Copy the entries below word for word, starting at the line that contains "to black matte uniform at center?" and continuing up to and including the last line of the entries.

───

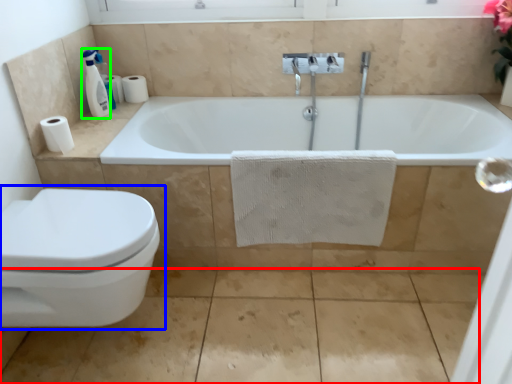
Question: Estimate the real-world distances between objects in this image. Which object is closer to concrete (highlighted by a red box), toilet (highlighted by a blue box) or soap dispenser (highlighted by a green box)?

Choices:
 (A) toilet
 (B) soap dispenser

Answer: (A)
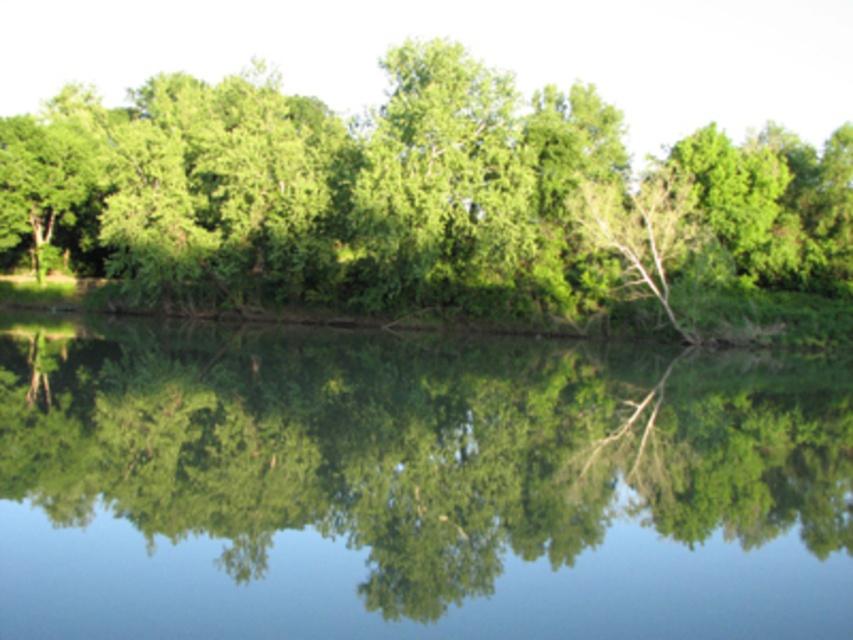
Question: Is green reflective water at center to the left of green leafy tree at center from the viewer's perspective?

Choices:
 (A) yes
 (B) no

Answer: (B)

Question: Which point appears closest to the camera in this image?

Choices:
 (A) (554, 259)
 (B) (67, 499)

Answer: (B)

Question: From the image, what is the correct spatial relationship of green reflective water at center in relation to green leafy tree at center?

Choices:
 (A) below
 (B) above

Answer: (A)

Question: Observing the image, what is the correct spatial positioning of green reflective water at center in reference to green leafy tree at center?

Choices:
 (A) above
 (B) below

Answer: (B)

Question: Which object is farther from the camera taking this photo?

Choices:
 (A) green reflective water at center
 (B) green leafy tree at center

Answer: (B)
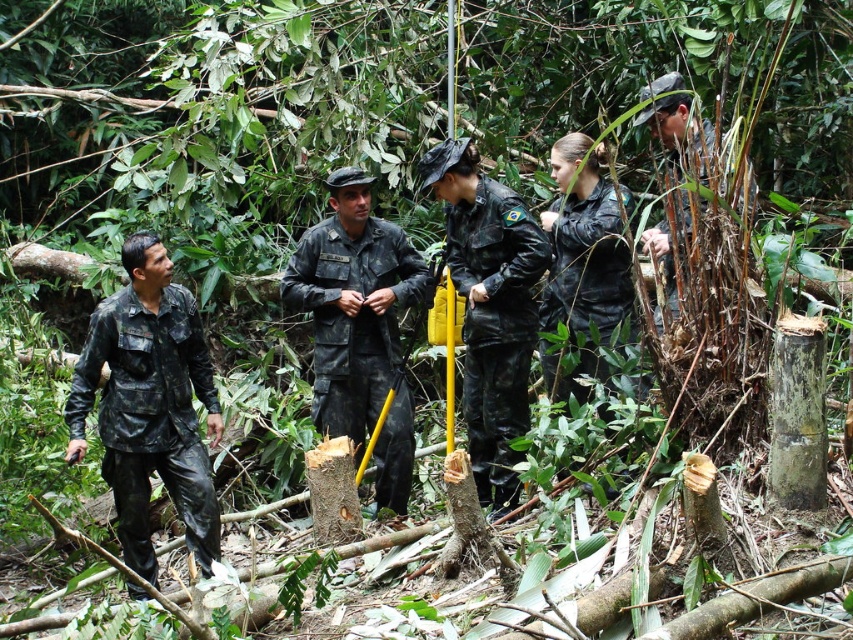
Question: Estimate the real-world distances between objects in this image. Which object is farther from the black matte jacket at center?

Choices:
 (A) black matte uniform at center
 (B) camouflage fabric uniform at center
 (C) camouflage fabric uniform at left

Answer: (C)

Question: Can you confirm if camouflage fabric uniform at center is thinner than black matte uniform at center?

Choices:
 (A) no
 (B) yes

Answer: (A)

Question: Which point is farther to the camera?

Choices:
 (A) black matte jacket at center
 (B) camouflage fabric uniform at left
 (C) black matte uniform at center

Answer: (C)

Question: Among these points, which one is nearest to the camera?

Choices:
 (A) (112, 316)
 (B) (589, 372)

Answer: (A)

Question: Considering the relative positions of camouflage fabric uniform at center and black matte uniform at center in the image provided, where is camouflage fabric uniform at center located with respect to black matte uniform at center?

Choices:
 (A) right
 (B) left

Answer: (B)

Question: Considering the relative positions of camouflage fabric uniform at left and camouflage fabric uniform at center in the image provided, where is camouflage fabric uniform at left located with respect to camouflage fabric uniform at center?

Choices:
 (A) above
 (B) below

Answer: (B)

───

● **Output of the task**:
Question: Considering the relative positions of camouflage fabric uniform at center and black matte uniform at center in the image provided, where is camouflage fabric uniform at center located with respect to black matte uniform at center?

Choices:
 (A) right
 (B) left

Answer: (B)

Question: Considering the relative positions of camouflage fabric uniform at left and camouflage fabric uniform at center in the image provided, where is camouflage fabric uniform at left located with respect to camouflage fabric uniform at center?

Choices:
 (A) above
 (B) below

Answer: (B)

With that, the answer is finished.